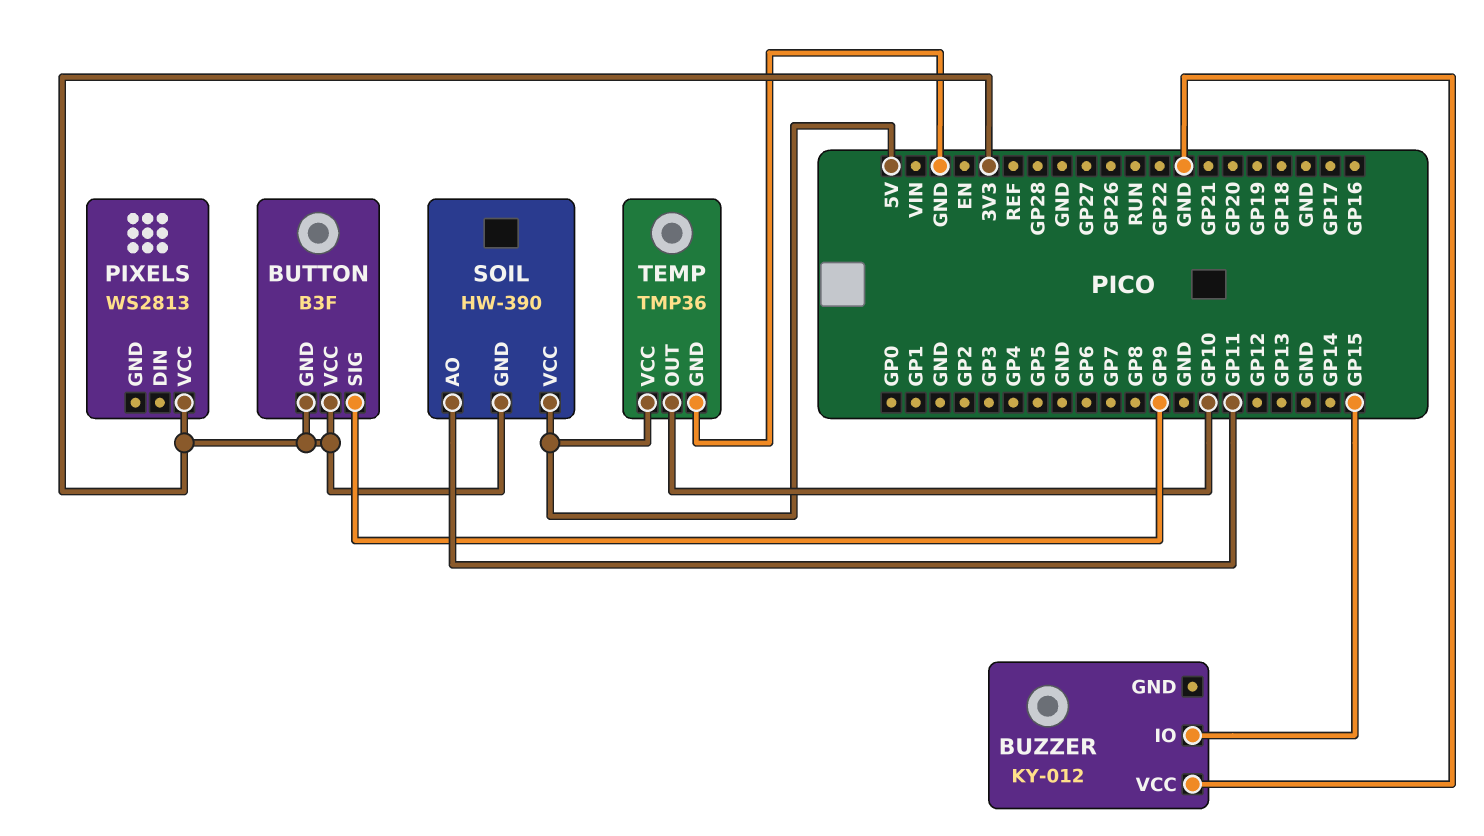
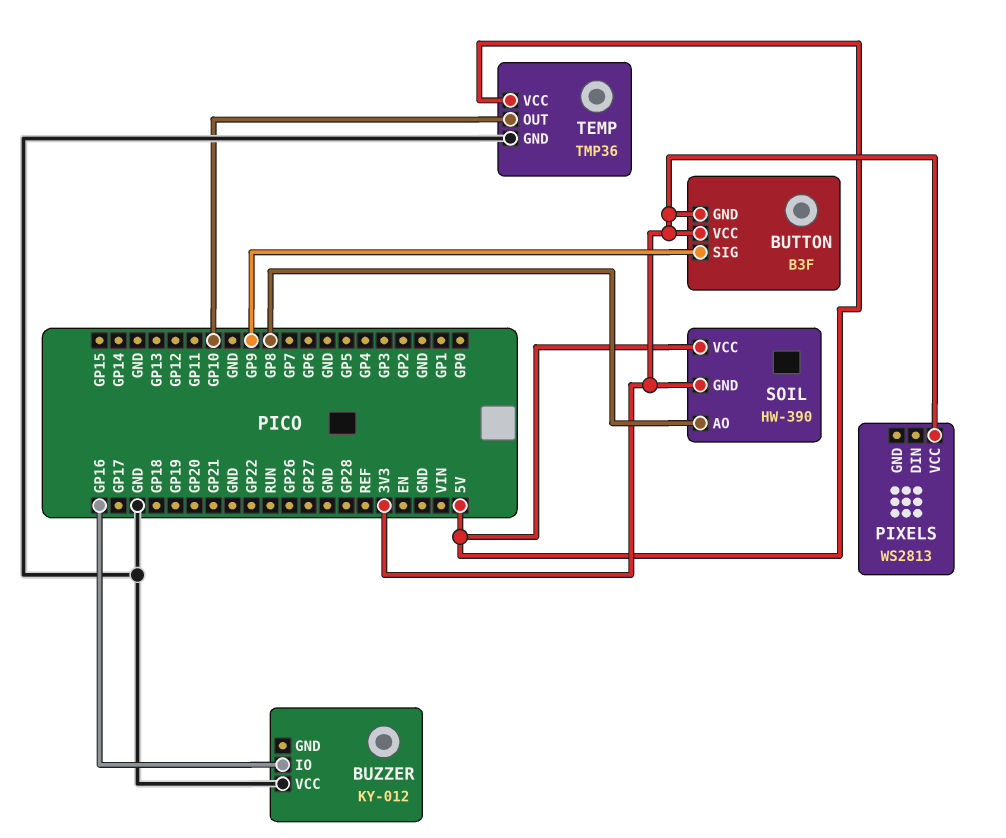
BUZZER pin IO: GP15 -> GP16
SOIL pin AO: GP11 -> GP8

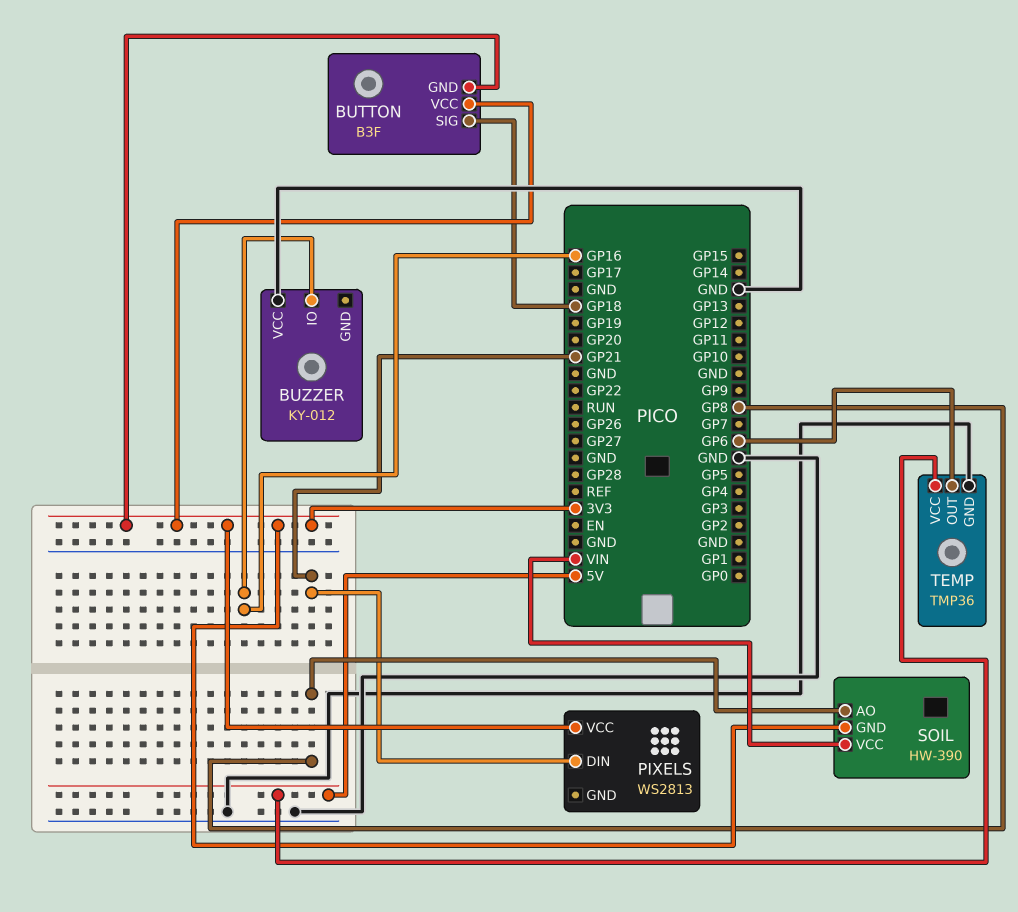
BUTTON pin SIG: GP9 -> GP18
PIXELS pin DIN: none -> GP21
SOIL pin VCC: 5V -> VIN
TEMP pin OUT: GP10 -> GP6

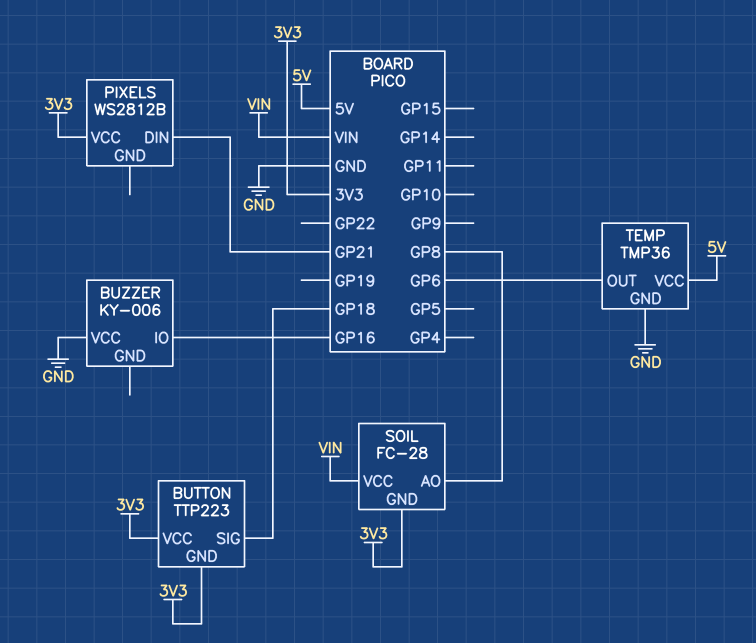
BUTTON: B3F -> TTP223
BUZZER: KY-012 -> KY-006
PIXELS: WS2813 -> WS2812B
SOIL: HW-390 -> FC-28

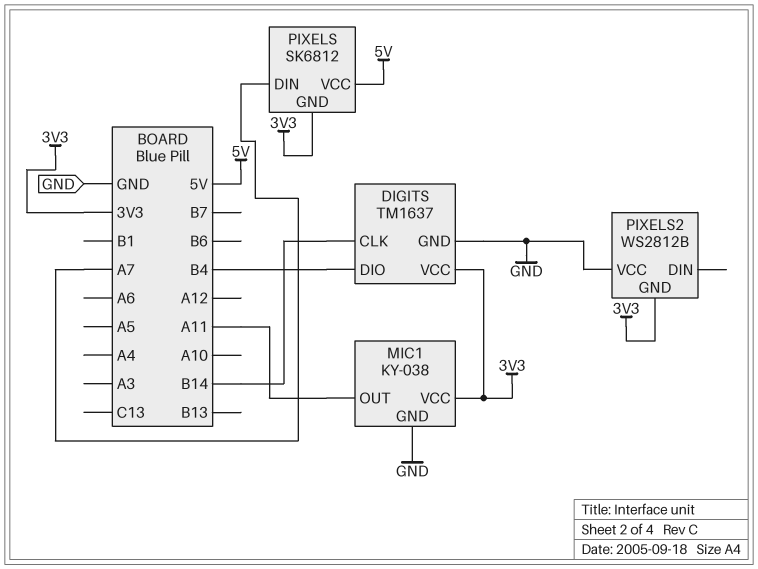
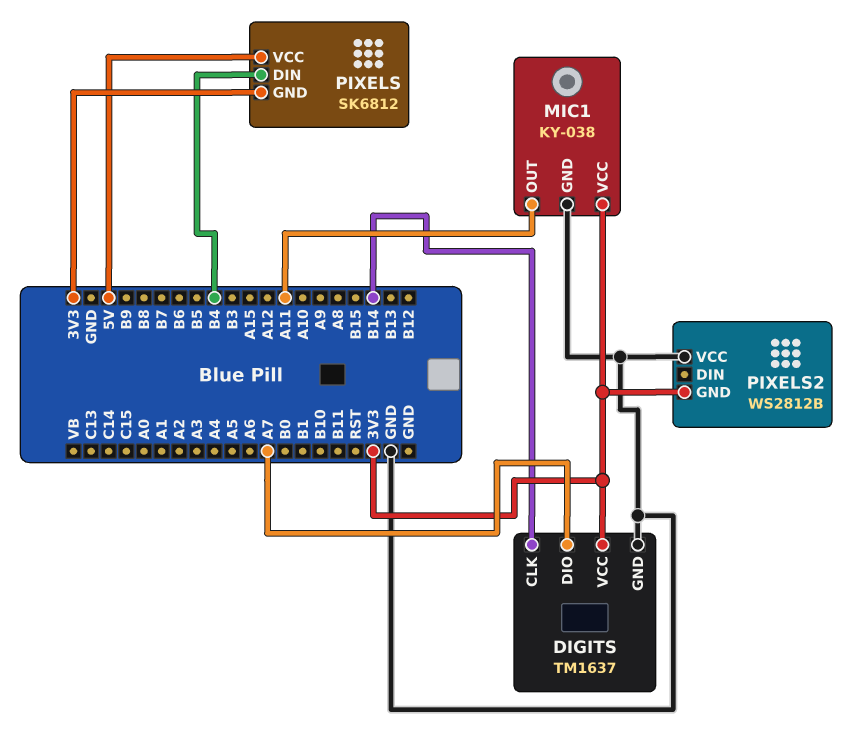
DIGITS pin DIO: B4 -> A7
PIXELS pin DIN: A7 -> B4

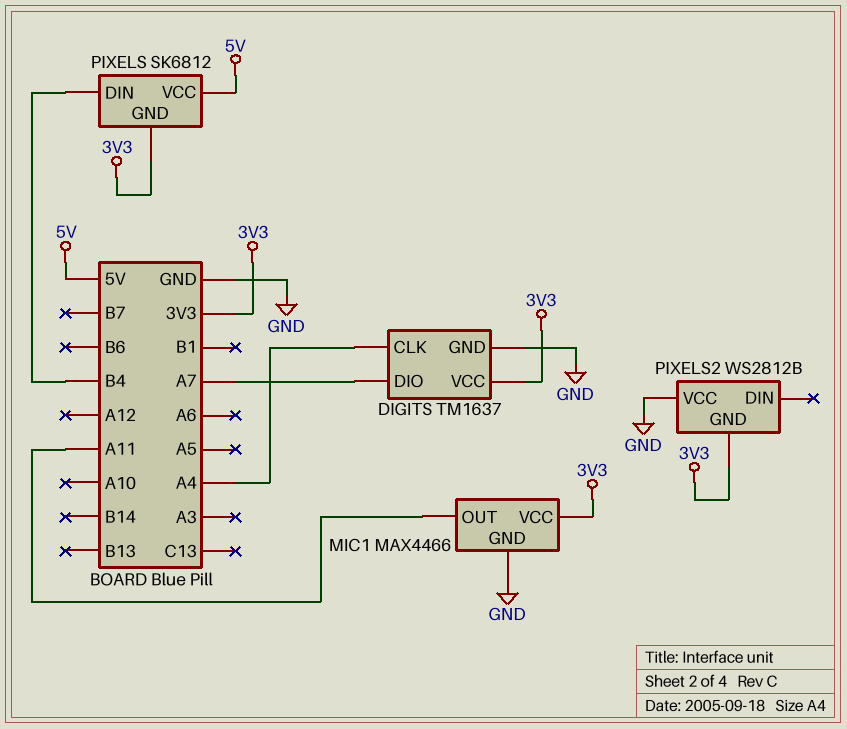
DIGITS pin CLK: B14 -> A4
MIC1: KY-038 -> MAX4466

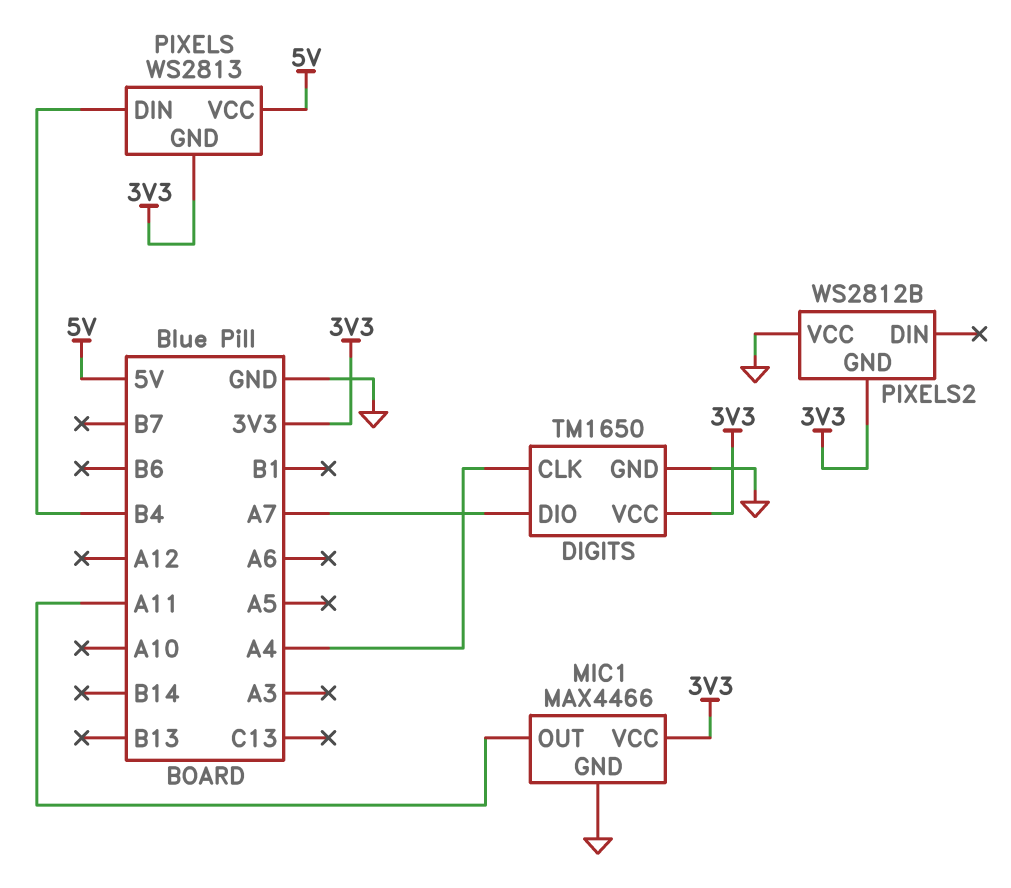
DIGITS: TM1637 -> TM1650
PIXELS: SK6812 -> WS2813

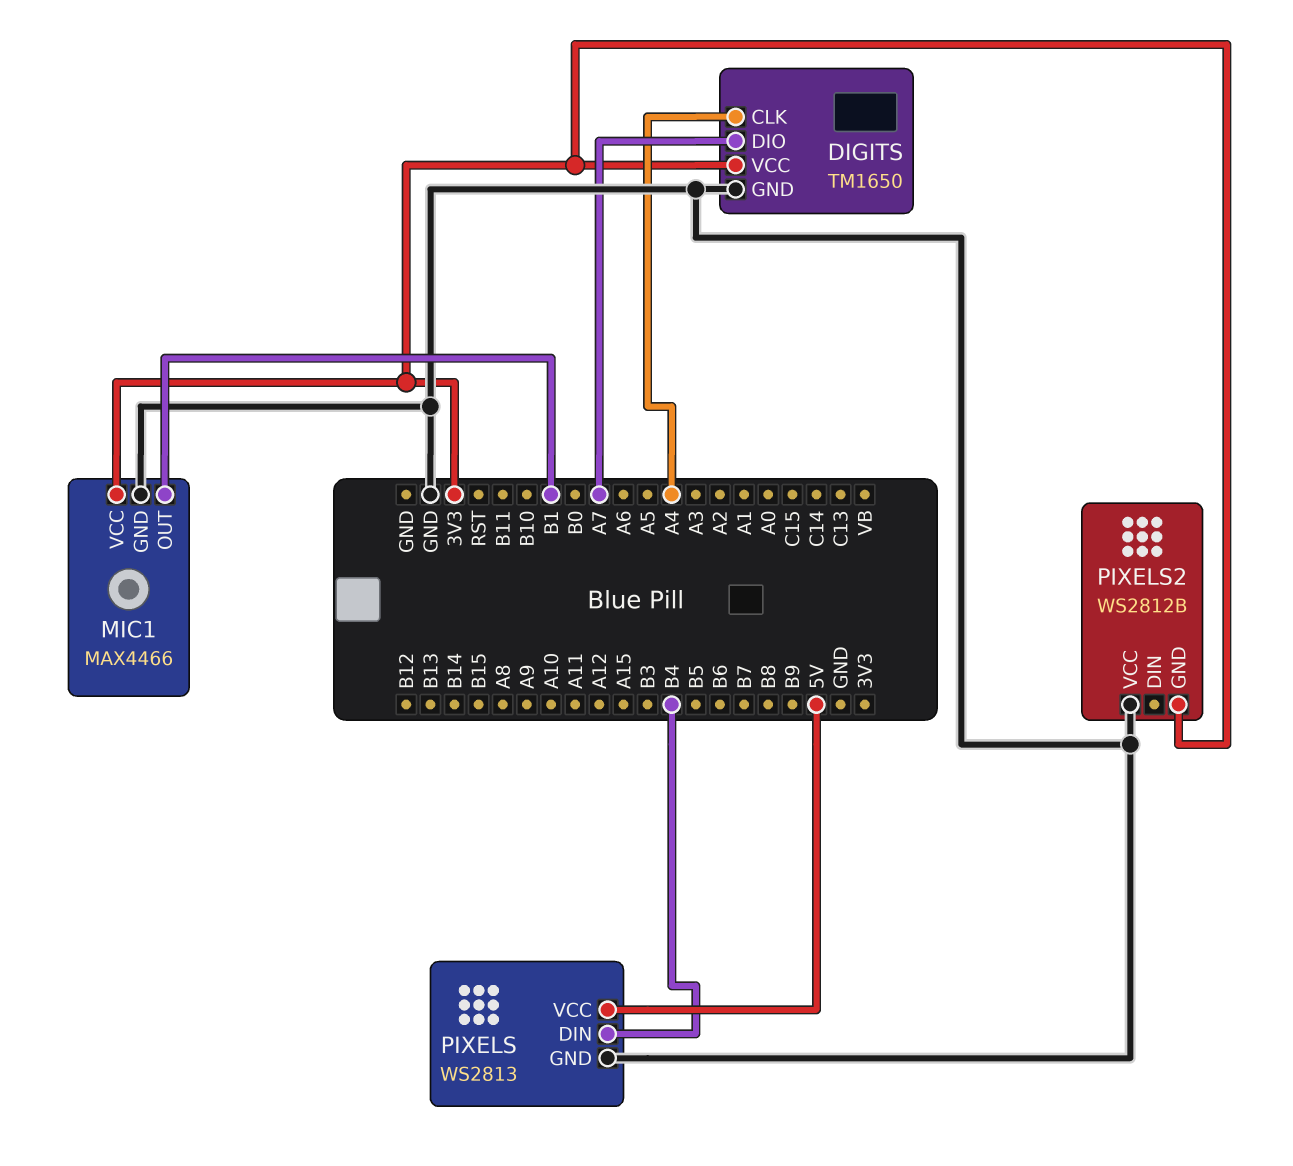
MIC1 pin OUT: A11 -> B1
PIXELS pin GND: 3V3 -> GND

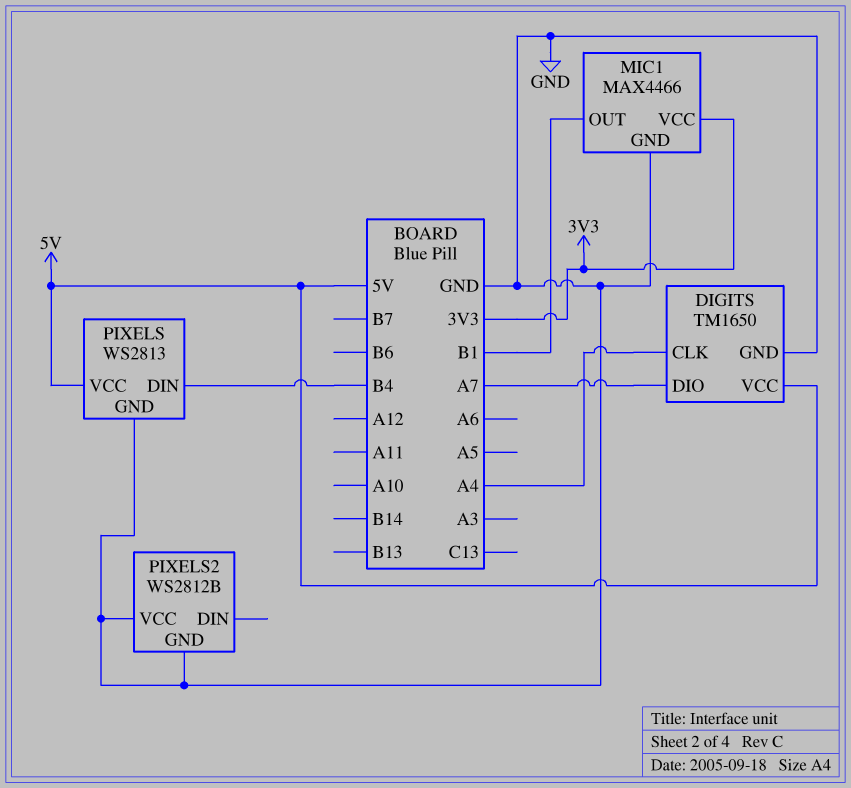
DIGITS pin VCC: 3V3 -> 5V
PIXELS2 pin GND: 3V3 -> GND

■ PROBLEM TO SOLVE: Lines from the one that holds "BUTTON: B3F -> TTP223" through the final line of the material are to be duplicated exactly; no pictures belong in the copy.

■ SOLUTION FOR THIS EXERCISE:
BUTTON: B3F -> TTP223
BUZZER: KY-012 -> KY-006
PIXELS: WS2813 -> WS2812B
SOIL: HW-390 -> FC-28

DIGITS pin DIO: B4 -> A7
PIXELS pin DIN: A7 -> B4

DIGITS pin CLK: B14 -> A4
MIC1: KY-038 -> MAX4466

DIGITS: TM1637 -> TM1650
PIXELS: SK6812 -> WS2813

MIC1 pin OUT: A11 -> B1
PIXELS pin GND: 3V3 -> GND

DIGITS pin VCC: 3V3 -> 5V
PIXELS2 pin GND: 3V3 -> GND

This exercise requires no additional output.